▸ **YOUR INSTRUCTIONS**
Extract each line of the data below exactly as written.

▸ **RECORDS SUPPLIED**
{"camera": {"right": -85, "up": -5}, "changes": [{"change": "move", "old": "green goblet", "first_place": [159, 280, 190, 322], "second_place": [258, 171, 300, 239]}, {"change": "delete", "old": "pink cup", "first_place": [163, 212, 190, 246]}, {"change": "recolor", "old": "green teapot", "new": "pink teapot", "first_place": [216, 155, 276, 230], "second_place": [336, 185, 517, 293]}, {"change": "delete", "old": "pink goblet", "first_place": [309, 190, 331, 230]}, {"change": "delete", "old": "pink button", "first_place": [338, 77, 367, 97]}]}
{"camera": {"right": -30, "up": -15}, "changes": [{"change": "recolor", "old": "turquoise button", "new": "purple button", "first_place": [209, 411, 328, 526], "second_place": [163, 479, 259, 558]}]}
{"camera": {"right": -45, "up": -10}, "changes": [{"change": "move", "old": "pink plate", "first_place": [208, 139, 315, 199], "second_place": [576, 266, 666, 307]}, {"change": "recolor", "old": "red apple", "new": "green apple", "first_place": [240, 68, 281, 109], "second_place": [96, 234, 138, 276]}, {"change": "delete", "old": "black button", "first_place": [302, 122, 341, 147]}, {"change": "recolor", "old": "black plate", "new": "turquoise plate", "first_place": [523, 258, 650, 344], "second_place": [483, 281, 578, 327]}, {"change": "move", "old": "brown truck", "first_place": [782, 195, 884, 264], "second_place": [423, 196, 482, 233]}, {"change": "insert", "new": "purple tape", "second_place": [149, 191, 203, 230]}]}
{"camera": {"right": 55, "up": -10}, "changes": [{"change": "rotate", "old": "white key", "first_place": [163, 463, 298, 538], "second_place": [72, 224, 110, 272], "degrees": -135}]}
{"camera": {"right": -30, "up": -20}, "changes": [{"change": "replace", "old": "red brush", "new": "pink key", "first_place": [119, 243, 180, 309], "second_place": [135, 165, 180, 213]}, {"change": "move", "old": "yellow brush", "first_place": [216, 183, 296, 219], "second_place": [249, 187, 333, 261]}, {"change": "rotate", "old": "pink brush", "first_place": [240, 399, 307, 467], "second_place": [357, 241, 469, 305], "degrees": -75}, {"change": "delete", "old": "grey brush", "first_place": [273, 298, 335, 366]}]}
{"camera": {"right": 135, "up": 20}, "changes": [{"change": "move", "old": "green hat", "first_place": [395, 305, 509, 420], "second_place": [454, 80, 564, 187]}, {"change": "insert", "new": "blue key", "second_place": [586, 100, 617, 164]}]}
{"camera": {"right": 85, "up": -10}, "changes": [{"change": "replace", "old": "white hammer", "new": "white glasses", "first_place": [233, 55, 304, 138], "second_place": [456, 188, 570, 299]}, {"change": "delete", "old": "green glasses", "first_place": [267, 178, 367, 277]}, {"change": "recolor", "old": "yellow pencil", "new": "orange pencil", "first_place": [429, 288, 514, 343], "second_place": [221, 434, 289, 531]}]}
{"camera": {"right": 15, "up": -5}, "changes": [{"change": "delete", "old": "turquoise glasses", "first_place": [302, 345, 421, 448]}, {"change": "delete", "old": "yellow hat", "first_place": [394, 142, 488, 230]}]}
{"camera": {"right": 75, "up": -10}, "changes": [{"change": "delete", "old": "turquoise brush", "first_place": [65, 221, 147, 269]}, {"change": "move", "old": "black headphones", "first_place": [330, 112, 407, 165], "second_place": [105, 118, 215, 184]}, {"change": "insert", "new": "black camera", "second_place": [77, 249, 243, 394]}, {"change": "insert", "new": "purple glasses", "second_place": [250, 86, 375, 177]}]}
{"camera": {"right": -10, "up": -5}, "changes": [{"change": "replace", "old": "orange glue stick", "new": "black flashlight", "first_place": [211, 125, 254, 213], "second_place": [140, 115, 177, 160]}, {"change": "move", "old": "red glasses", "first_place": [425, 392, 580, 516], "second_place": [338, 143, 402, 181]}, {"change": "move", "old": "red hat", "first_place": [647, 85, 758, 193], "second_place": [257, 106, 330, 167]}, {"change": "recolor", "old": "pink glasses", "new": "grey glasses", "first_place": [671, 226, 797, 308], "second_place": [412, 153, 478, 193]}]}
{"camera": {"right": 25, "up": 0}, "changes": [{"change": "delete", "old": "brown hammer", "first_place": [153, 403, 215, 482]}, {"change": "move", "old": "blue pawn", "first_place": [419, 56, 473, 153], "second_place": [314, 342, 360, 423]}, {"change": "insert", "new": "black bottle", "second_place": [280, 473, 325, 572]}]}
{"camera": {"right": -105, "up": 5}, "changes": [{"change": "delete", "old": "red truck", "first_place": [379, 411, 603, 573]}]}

▸ **TASK OUTPUT**
{"camera": {"right": -85, "up": -5}, "changes": [{"change": "move", "old": "green goblet", "first_place": [159, 280, 190, 322], "second_place": [258, 171, 300, 239]}, {"change": "delete", "old": "pink cup", "first_place": [163, 212, 190, 246]}, {"change": "recolor", "old": "green teapot", "new": "pink teapot", "first_place": [216, 155, 276, 230], "second_place": [336, 185, 517, 293]}, {"change": "delete", "old": "pink goblet", "first_place": [309, 190, 331, 230]}, {"change": "delete", "old": "pink button", "first_place": [338, 77, 367, 97]}]}
{"camera": {"right": -30, "up": -15}, "changes": [{"change": "recolor", "old": "turquoise button", "new": "purple button", "first_place": [209, 411, 328, 526], "second_place": [163, 479, 259, 558]}]}
{"camera": {"right": -45, "up": -10}, "changes": [{"change": "move", "old": "pink plate", "first_place": [208, 139, 315, 199], "second_place": [576, 266, 666, 307]}, {"change": "recolor", "old": "red apple", "new": "green apple", "first_place": [240, 68, 281, 109], "second_place": [96, 234, 138, 276]}, {"change": "delete", "old": "black button", "first_place": [302, 122, 341, 147]}, {"change": "recolor", "old": "black plate", "new": "turquoise plate", "first_place": [523, 258, 650, 344], "second_place": [483, 281, 578, 327]}, {"change": "move", "old": "brown truck", "first_place": [782, 195, 884, 264], "second_place": [423, 196, 482, 233]}, {"change": "insert", "new": "purple tape", "second_place": [149, 191, 203, 230]}]}
{"camera": {"right": 55, "up": -10}, "changes": [{"change": "rotate", "old": "white key", "first_place": [163, 463, 298, 538], "second_place": [72, 224, 110, 272], "degrees": -135}]}
{"camera": {"right": -30, "up": -20}, "changes": [{"change": "replace", "old": "red brush", "new": "pink key", "first_place": [119, 243, 180, 309], "second_place": [135, 165, 180, 213]}, {"change": "move", "old": "yellow brush", "first_place": [216, 183, 296, 219], "second_place": [249, 187, 333, 261]}, {"change": "rotate", "old": "pink brush", "first_place": [240, 399, 307, 467], "second_place": [357, 241, 469, 305], "degrees": -75}, {"change": "delete", "old": "grey brush", "first_place": [273, 298, 335, 366]}]}
{"camera": {"right": 135, "up": 20}, "changes": [{"change": "move", "old": "green hat", "first_place": [395, 305, 509, 420], "second_place": [454, 80, 564, 187]}, {"change": "insert", "new": "blue key", "second_place": [586, 100, 617, 164]}]}
{"camera": {"right": 85, "up": -10}, "changes": [{"change": "replace", "old": "white hammer", "new": "white glasses", "first_place": [233, 55, 304, 138], "second_place": [456, 188, 570, 299]}, {"change": "delete", "old": "green glasses", "first_place": [267, 178, 367, 277]}, {"change": "recolor", "old": "yellow pencil", "new": "orange pencil", "first_place": [429, 288, 514, 343], "second_place": [221, 434, 289, 531]}]}
{"camera": {"right": 15, "up": -5}, "changes": [{"change": "delete", "old": "turquoise glasses", "first_place": [302, 345, 421, 448]}, {"change": "delete", "old": "yellow hat", "first_place": [394, 142, 488, 230]}]}
{"camera": {"right": 75, "up": -10}, "changes": [{"change": "delete", "old": "turquoise brush", "first_place": [65, 221, 147, 269]}, {"change": "move", "old": "black headphones", "first_place": [330, 112, 407, 165], "second_place": [105, 118, 215, 184]}, {"change": "insert", "new": "black camera", "second_place": [77, 249, 243, 394]}, {"change": "insert", "new": "purple glasses", "second_place": [250, 86, 375, 177]}]}
{"camera": {"right": -10, "up": -5}, "changes": [{"change": "replace", "old": "orange glue stick", "new": "black flashlight", "first_place": [211, 125, 254, 213], "second_place": [140, 115, 177, 160]}, {"change": "move", "old": "red glasses", "first_place": [425, 392, 580, 516], "second_place": [338, 143, 402, 181]}, {"change": "move", "old": "red hat", "first_place": [647, 85, 758, 193], "second_place": [257, 106, 330, 167]}, {"change": "recolor", "old": "pink glasses", "new": "grey glasses", "first_place": [671, 226, 797, 308], "second_place": [412, 153, 478, 193]}]}
{"camera": {"right": 25, "up": 0}, "changes": [{"change": "delete", "old": "brown hammer", "first_place": [153, 403, 215, 482]}, {"change": "move", "old": "blue pawn", "first_place": [419, 56, 473, 153], "second_place": [314, 342, 360, 423]}, {"change": "insert", "new": "black bottle", "second_place": [280, 473, 325, 572]}]}
{"camera": {"right": -105, "up": 5}, "changes": [{"change": "delete", "old": "red truck", "first_place": [379, 411, 603, 573]}]}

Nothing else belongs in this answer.